##### Supplied information #####
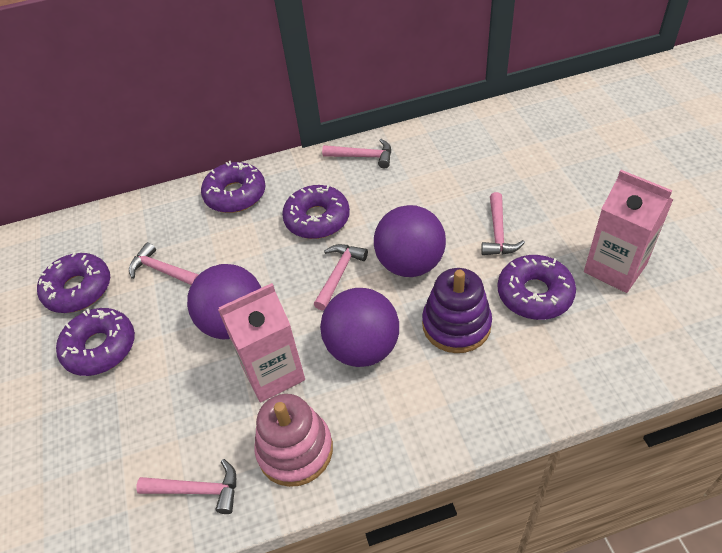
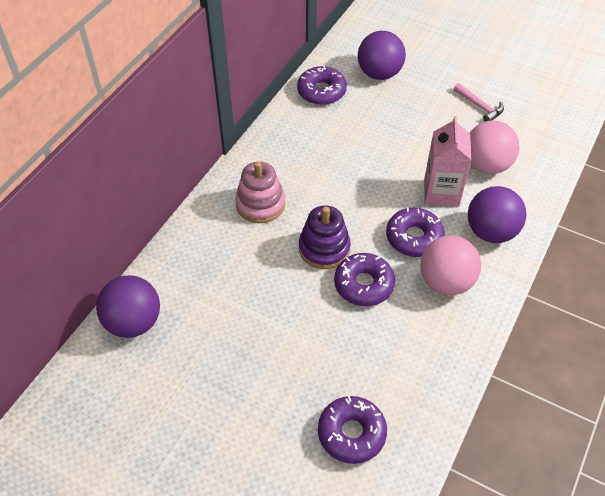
pink ball: 0 -> 2
pink carton: 2 -> 1
pink hammer: 5 -> 1
purple donut: 5 -> 4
#####
## [How to complete this task]
When a line in the data contains the string "pink", copy that line.

## [Response to this exercise]
pink ball: 0 -> 2
pink carton: 2 -> 1
pink hammer: 5 -> 1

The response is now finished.